### [Aim of the task]
Please repeat, exactly as written, the line containing "none -> blue round brick H4 level 1" and every line after it through the end of the records below, leaving out any pictures.

### [Colored object listings]
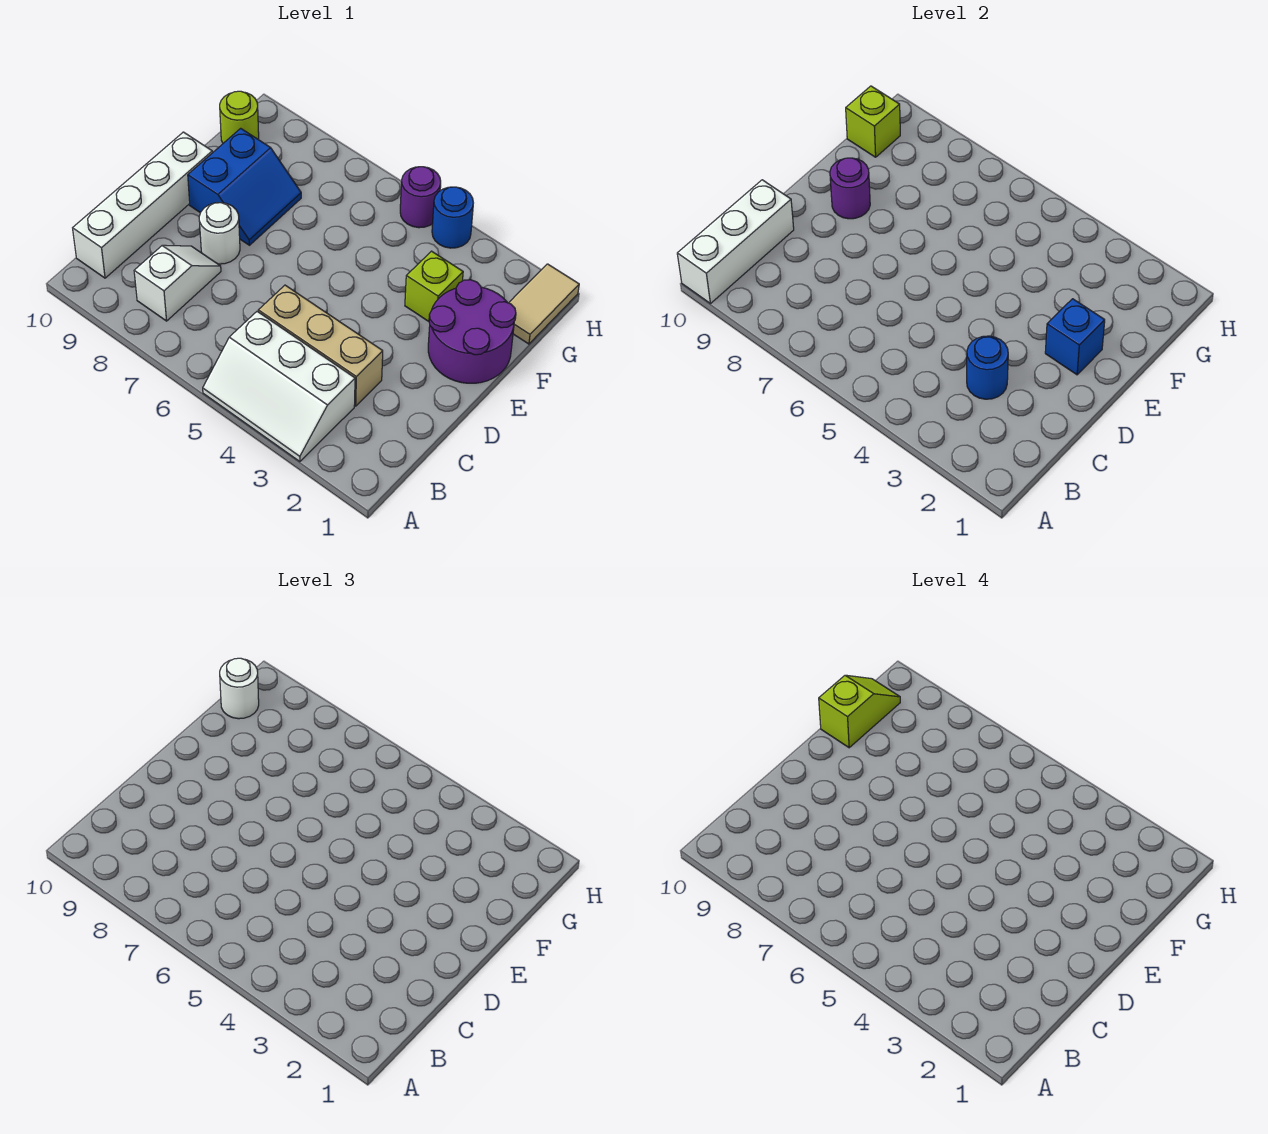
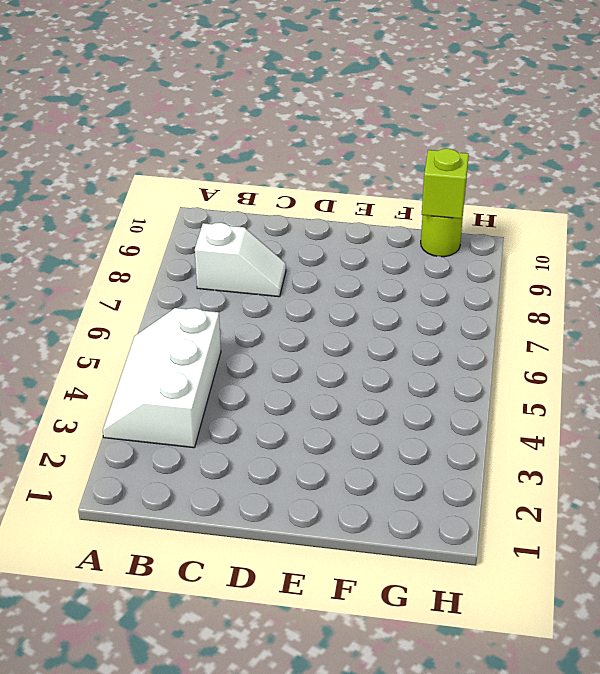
none -> white brick B10:E10 level 1
none -> tan brick C3:C5 level 1
none -> white round brick D8 level 1

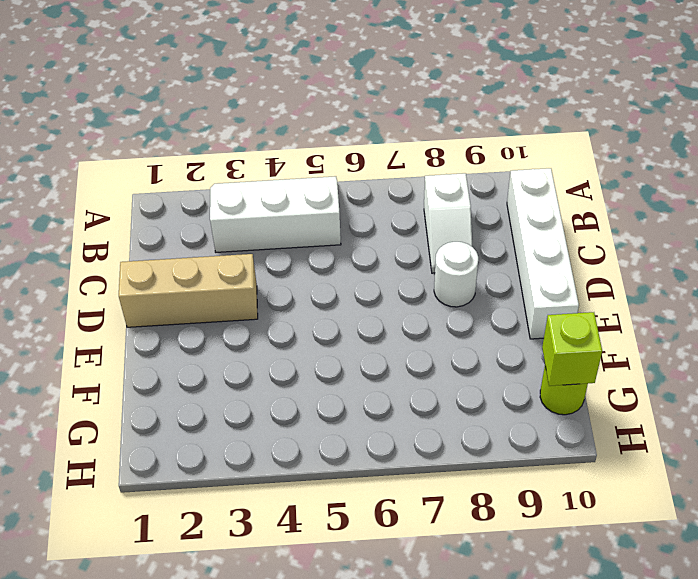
tan brick D1:D3 level 1 -> tan brick C3:C5 level 1
none -> purple round brick E1:F2 level 1
none -> blue slope E8:F9 level 1 top 9
none -> lime brick F3 level 1

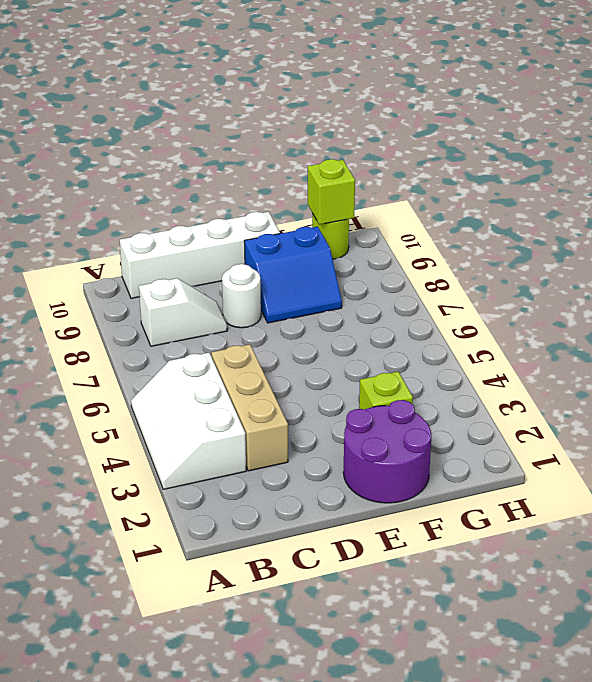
none -> tan tile G1:H1 level 1
none -> blue round brick H4 level 1
none -> purple round brick H5 level 1

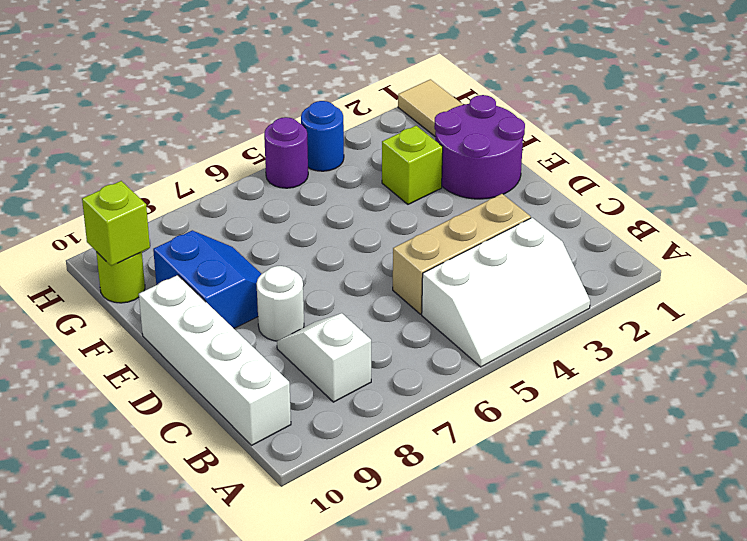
none -> white brick A10:C10 level 2
none -> blue round brick C3 level 2
none -> blue brick E2 level 2

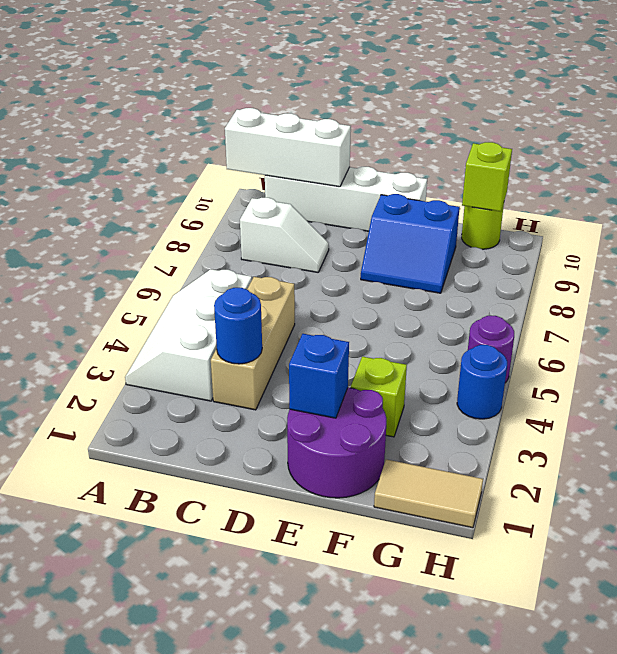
none -> white round brick D8 level 1
none -> purple round brick E9 level 2
none -> white round brick G10 level 3

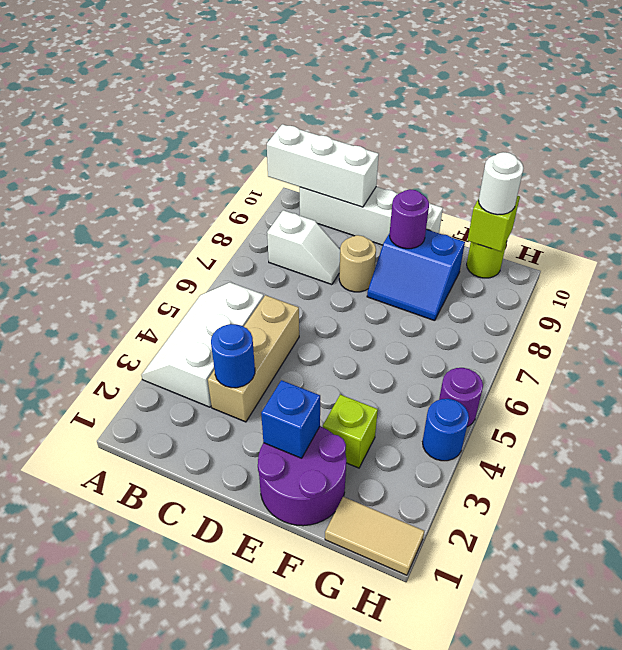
tan round brick D8 level 1 -> white round brick D8 level 1
none -> lime slope F10:G10 level 4 top F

### [Exercise solution]
none -> blue round brick H4 level 1
none -> purple round brick H5 level 1

none -> white brick A10:C10 level 2
none -> blue round brick C3 level 2
none -> blue brick E2 level 2

none -> white round brick D8 level 1
none -> purple round brick E9 level 2
none -> white round brick G10 level 3

tan round brick D8 level 1 -> white round brick D8 level 1
none -> lime slope F10:G10 level 4 top F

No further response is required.